### Problem requirements
The full set of records below is to be reproduced without a single alteration.

### Entries shown

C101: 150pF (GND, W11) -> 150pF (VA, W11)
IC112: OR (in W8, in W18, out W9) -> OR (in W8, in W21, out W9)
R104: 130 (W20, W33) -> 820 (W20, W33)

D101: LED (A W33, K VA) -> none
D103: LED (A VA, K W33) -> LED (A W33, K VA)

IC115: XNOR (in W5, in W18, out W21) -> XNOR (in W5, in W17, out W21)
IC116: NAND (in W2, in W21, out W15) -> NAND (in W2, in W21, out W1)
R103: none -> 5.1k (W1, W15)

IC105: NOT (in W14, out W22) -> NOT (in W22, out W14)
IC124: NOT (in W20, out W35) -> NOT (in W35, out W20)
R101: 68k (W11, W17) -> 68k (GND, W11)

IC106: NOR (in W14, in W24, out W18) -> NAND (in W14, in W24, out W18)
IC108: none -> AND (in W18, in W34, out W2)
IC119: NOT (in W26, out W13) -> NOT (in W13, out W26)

### Response to this exercise
C101: 150pF (GND, W11) -> 150pF (VA, W11)
IC112: OR (in W8, in W18, out W9) -> OR (in W8, in W21, out W9)
R104: 130 (W20, W33) -> 820 (W20, W33)

D101: LED (A W33, K VA) -> none
D103: LED (A VA, K W33) -> LED (A W33, K VA)

IC115: XNOR (in W5, in W18, out W21) -> XNOR (in W5, in W17, out W21)
IC116: NAND (in W2, in W21, out W15) -> NAND (in W2, in W21, out W1)
R103: none -> 5.1k (W1, W15)

IC105: NOT (in W14, out W22) -> NOT (in W22, out W14)
IC124: NOT (in W20, out W35) -> NOT (in W35, out W20)
R101: 68k (W11, W17) -> 68k (GND, W11)

IC106: NOR (in W14, in W24, out W18) -> NAND (in W14, in W24, out W18)
IC108: none -> AND (in W18, in W34, out W2)
IC119: NOT (in W26, out W13) -> NOT (in W13, out W26)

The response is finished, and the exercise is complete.